Your answer must be an exact copy of the records below, with no pictures in it.

Before and after images:
----

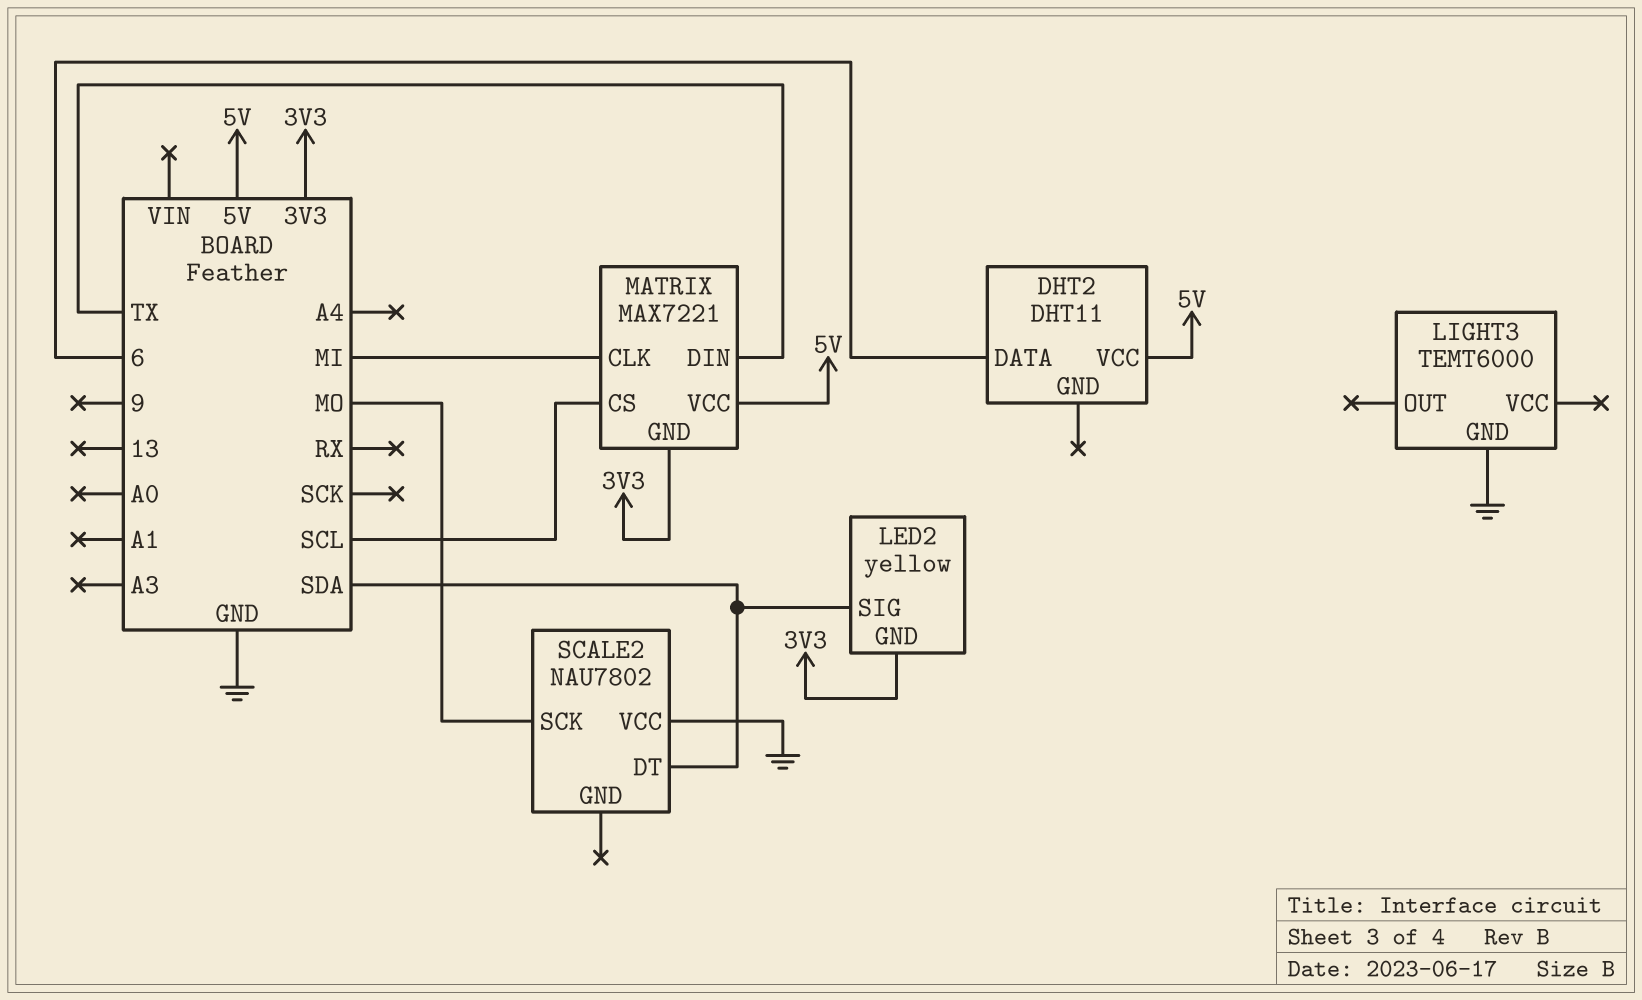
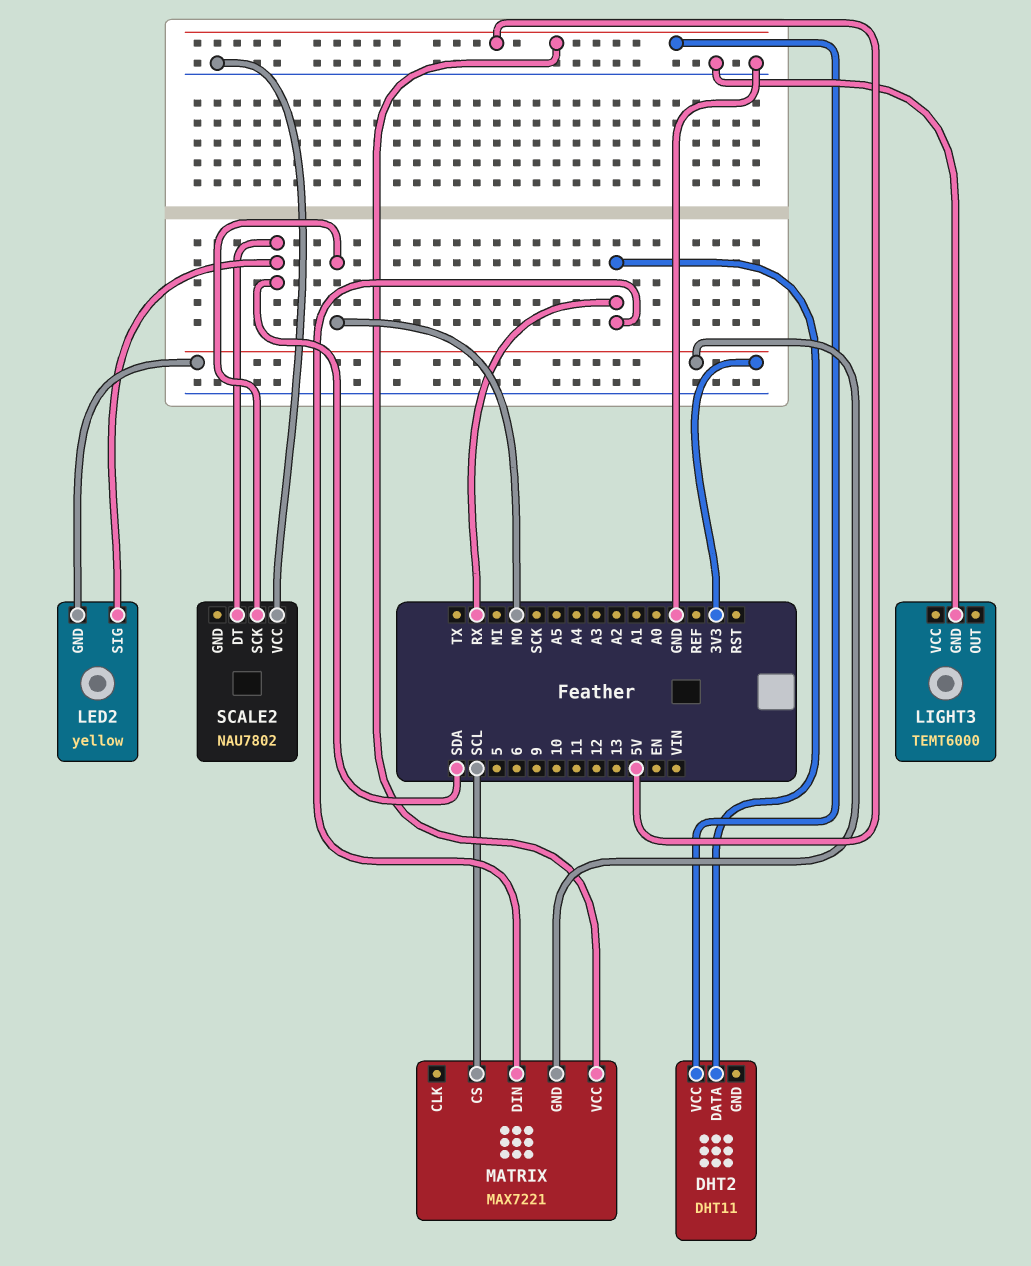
DHT2 pin DATA: 6 -> RX
MATRIX pin CLK: MI -> none
MATRIX pin DIN: TX -> RX

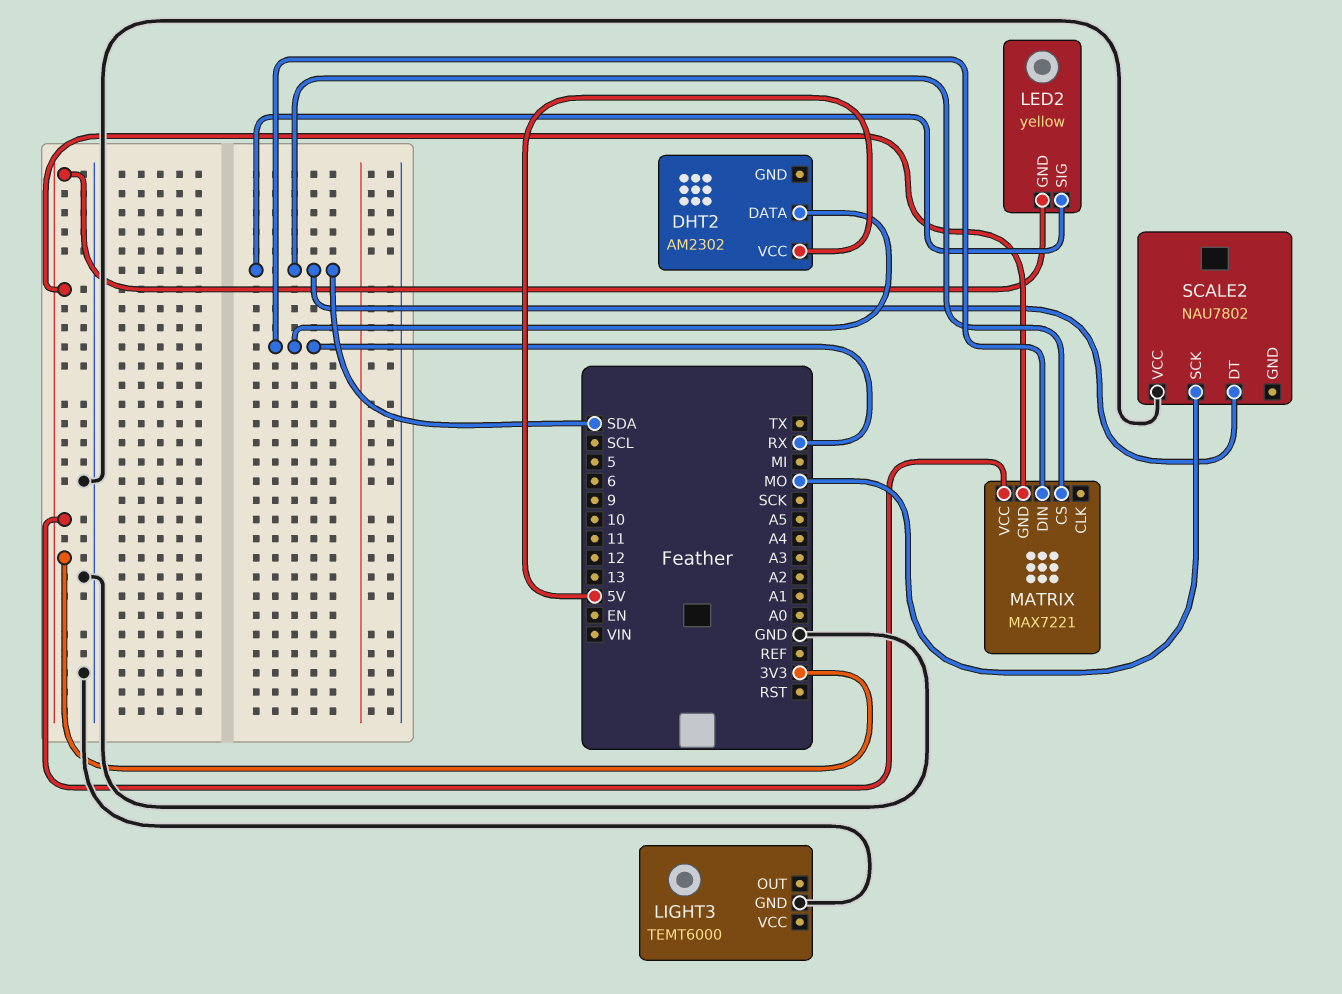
DHT2: DHT11 -> AM2302
MATRIX pin CS: SCL -> SDA
MATRIX pin VCC: 5V -> 3V3

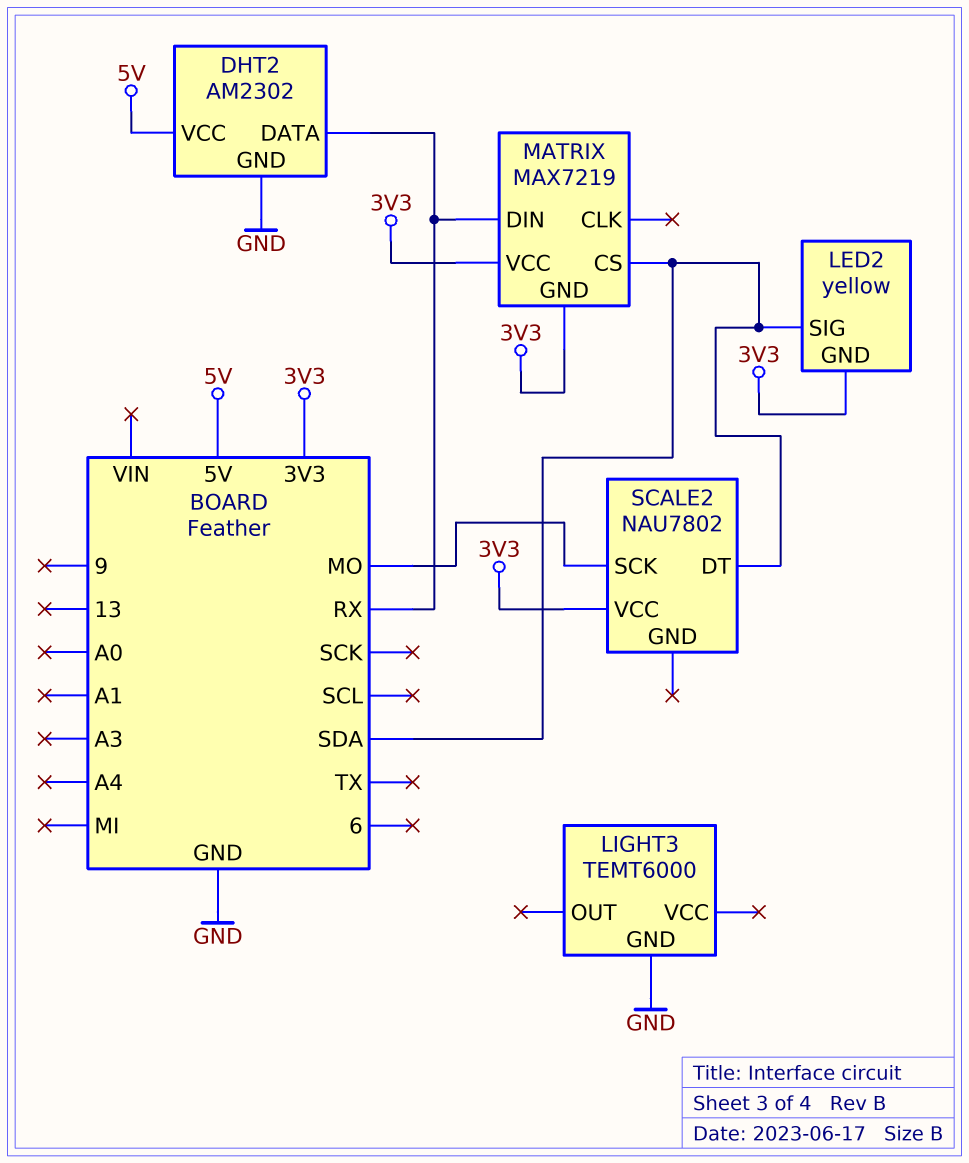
DHT2 pin GND: none -> GND
MATRIX: MAX7221 -> MAX7219
SCALE2 pin VCC: GND -> 3V3

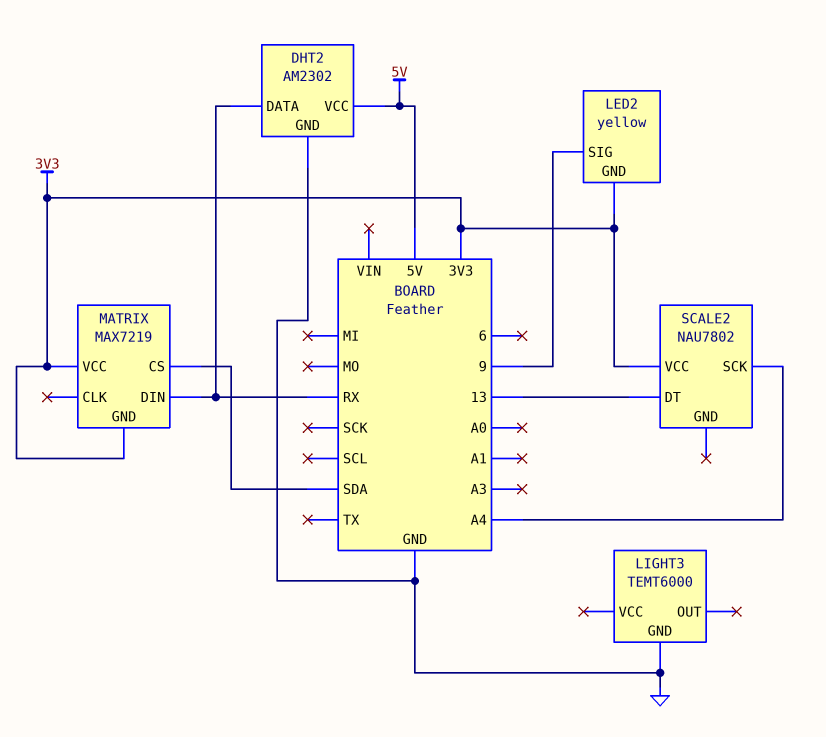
LED2 pin SIG: SDA -> 9
SCALE2 pin DT: SDA -> 13
SCALE2 pin SCK: MO -> A4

----

**Response to this exercise:**
DHT2 pin DATA: 6 -> RX
MATRIX pin CLK: MI -> none
MATRIX pin DIN: TX -> RX

DHT2: DHT11 -> AM2302
MATRIX pin CS: SCL -> SDA
MATRIX pin VCC: 5V -> 3V3

DHT2 pin GND: none -> GND
MATRIX: MAX7221 -> MAX7219
SCALE2 pin VCC: GND -> 3V3

LED2 pin SIG: SDA -> 9
SCALE2 pin DT: SDA -> 13
SCALE2 pin SCK: MO -> A4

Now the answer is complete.